■ **What to do**
Every entry should be repeated exactly. Omit the pictures.

[Stored items]
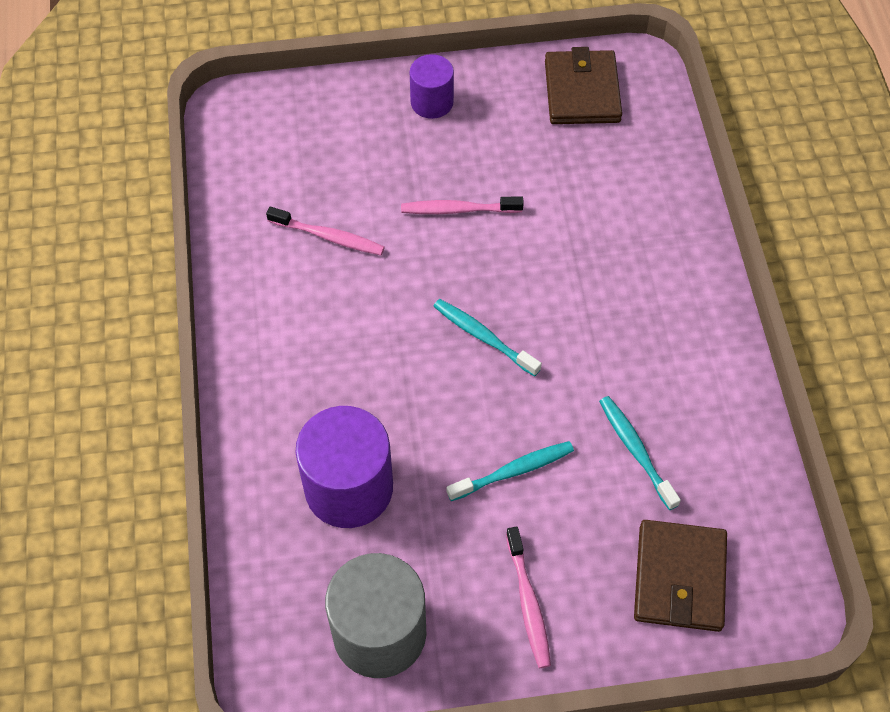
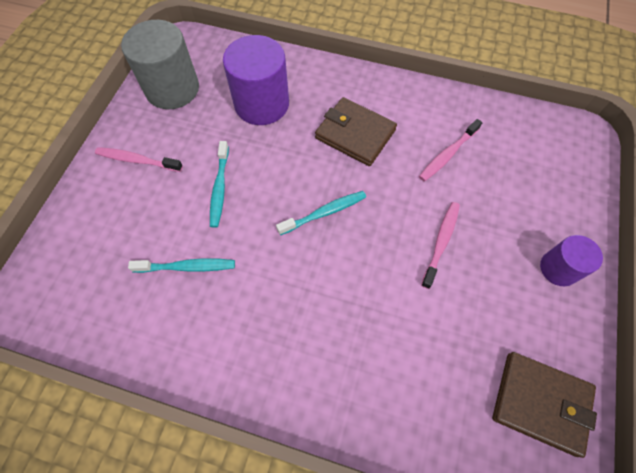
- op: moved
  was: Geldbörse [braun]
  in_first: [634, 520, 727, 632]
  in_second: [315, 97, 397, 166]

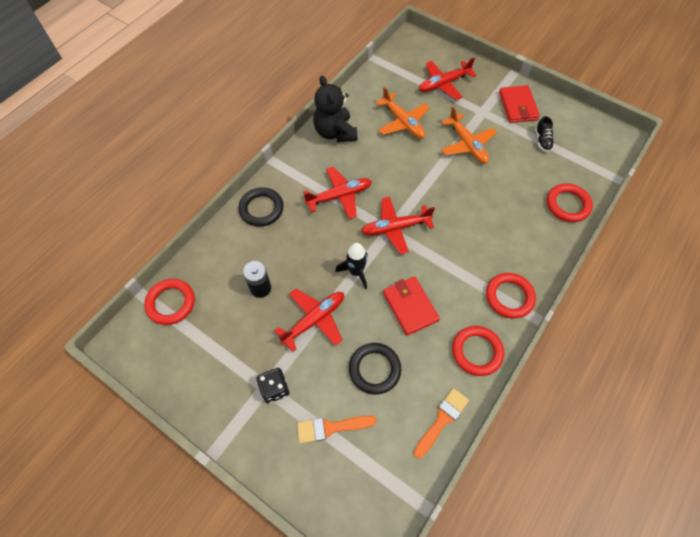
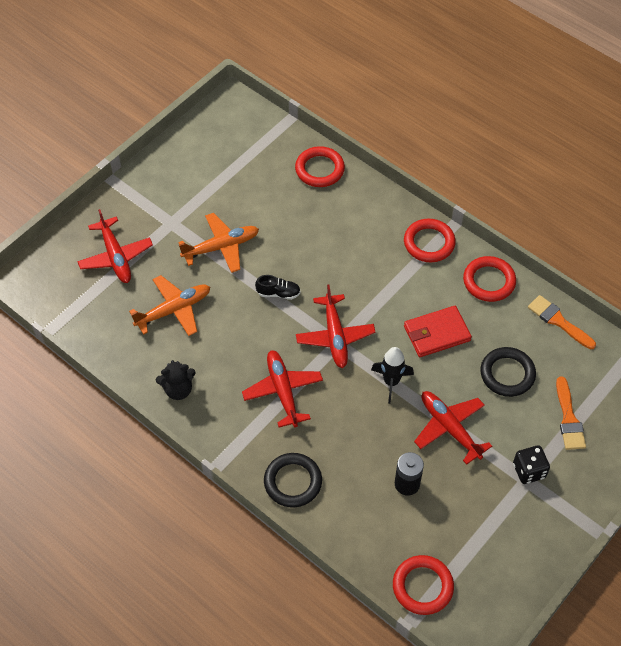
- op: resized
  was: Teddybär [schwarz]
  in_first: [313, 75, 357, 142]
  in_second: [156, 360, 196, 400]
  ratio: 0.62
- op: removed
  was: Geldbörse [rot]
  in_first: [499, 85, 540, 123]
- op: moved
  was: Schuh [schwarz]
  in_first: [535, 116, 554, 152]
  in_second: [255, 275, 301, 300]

■ **Written response**
- op: moved
  was: Geldbörse [braun]
  in_first: [634, 520, 727, 632]
  in_second: [315, 97, 397, 166]

- op: resized
  was: Teddybär [schwarz]
  in_first: [313, 75, 357, 142]
  in_second: [156, 360, 196, 400]
  ratio: 0.62
- op: removed
  was: Geldbörse [rot]
  in_first: [499, 85, 540, 123]
- op: moved
  was: Schuh [schwarz]
  in_first: [535, 116, 554, 152]
  in_second: [255, 275, 301, 300]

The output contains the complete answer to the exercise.